Work to be completed –
Wherever the string "point" appears in a line of the listing below, report that line.

*** Block opens ***

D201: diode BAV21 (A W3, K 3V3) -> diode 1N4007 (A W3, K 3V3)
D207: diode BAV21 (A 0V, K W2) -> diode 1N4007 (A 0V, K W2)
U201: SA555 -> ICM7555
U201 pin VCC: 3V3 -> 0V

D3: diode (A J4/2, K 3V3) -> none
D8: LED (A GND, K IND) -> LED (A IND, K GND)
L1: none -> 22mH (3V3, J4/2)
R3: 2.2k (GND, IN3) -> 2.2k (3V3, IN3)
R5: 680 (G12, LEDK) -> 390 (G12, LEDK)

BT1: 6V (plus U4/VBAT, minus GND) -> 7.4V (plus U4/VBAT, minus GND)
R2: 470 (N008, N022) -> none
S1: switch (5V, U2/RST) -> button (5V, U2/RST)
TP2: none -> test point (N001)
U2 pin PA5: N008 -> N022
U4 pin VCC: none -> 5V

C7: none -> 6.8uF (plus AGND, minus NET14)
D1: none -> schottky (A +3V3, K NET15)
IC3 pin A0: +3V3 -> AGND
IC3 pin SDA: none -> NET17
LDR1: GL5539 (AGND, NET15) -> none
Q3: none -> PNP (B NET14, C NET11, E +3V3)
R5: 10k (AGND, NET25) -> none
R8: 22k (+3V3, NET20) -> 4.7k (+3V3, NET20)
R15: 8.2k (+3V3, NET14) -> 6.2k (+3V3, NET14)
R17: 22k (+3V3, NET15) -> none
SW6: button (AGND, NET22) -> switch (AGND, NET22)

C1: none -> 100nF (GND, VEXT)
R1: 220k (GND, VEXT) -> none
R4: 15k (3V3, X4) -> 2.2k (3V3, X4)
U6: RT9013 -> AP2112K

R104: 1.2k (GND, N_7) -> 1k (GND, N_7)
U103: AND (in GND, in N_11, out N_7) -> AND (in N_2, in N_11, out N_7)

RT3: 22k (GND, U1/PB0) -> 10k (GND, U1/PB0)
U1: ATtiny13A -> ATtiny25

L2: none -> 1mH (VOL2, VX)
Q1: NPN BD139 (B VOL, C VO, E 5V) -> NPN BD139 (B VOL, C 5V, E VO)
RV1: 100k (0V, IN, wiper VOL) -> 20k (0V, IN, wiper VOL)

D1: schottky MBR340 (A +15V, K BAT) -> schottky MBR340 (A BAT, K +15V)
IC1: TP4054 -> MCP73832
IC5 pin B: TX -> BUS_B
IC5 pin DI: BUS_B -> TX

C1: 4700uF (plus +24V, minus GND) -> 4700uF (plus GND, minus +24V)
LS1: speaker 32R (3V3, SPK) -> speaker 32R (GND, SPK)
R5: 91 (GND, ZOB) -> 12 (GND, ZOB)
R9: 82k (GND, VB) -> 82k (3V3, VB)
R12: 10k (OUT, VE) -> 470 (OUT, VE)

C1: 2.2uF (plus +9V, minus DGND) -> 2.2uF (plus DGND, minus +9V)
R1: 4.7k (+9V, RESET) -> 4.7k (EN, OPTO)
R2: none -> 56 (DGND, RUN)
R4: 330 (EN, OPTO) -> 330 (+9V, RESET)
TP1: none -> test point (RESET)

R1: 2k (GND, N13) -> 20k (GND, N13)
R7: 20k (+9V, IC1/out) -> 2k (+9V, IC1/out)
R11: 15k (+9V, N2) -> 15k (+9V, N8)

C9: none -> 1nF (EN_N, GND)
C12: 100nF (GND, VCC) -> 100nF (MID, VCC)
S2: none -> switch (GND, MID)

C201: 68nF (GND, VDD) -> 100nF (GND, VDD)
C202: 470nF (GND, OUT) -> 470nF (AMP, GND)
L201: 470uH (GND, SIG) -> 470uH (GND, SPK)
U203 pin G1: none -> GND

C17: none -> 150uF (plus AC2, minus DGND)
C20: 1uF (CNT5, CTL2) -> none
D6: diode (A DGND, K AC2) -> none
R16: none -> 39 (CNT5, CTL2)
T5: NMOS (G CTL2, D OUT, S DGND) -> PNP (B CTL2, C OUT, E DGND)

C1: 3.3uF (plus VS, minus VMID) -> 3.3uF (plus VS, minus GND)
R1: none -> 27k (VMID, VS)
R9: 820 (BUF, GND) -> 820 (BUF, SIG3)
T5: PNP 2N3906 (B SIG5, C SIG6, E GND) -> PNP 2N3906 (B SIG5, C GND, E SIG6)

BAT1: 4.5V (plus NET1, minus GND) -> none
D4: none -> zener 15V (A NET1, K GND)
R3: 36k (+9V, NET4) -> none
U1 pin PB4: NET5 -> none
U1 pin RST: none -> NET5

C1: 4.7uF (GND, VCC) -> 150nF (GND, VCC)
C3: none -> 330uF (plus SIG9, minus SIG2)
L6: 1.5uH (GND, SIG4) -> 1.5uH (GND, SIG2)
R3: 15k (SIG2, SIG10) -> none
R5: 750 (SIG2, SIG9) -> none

*** Block closes ***

Result of this exercise –
TP2: none -> test point (N001)
TP1: none -> test point (RESET)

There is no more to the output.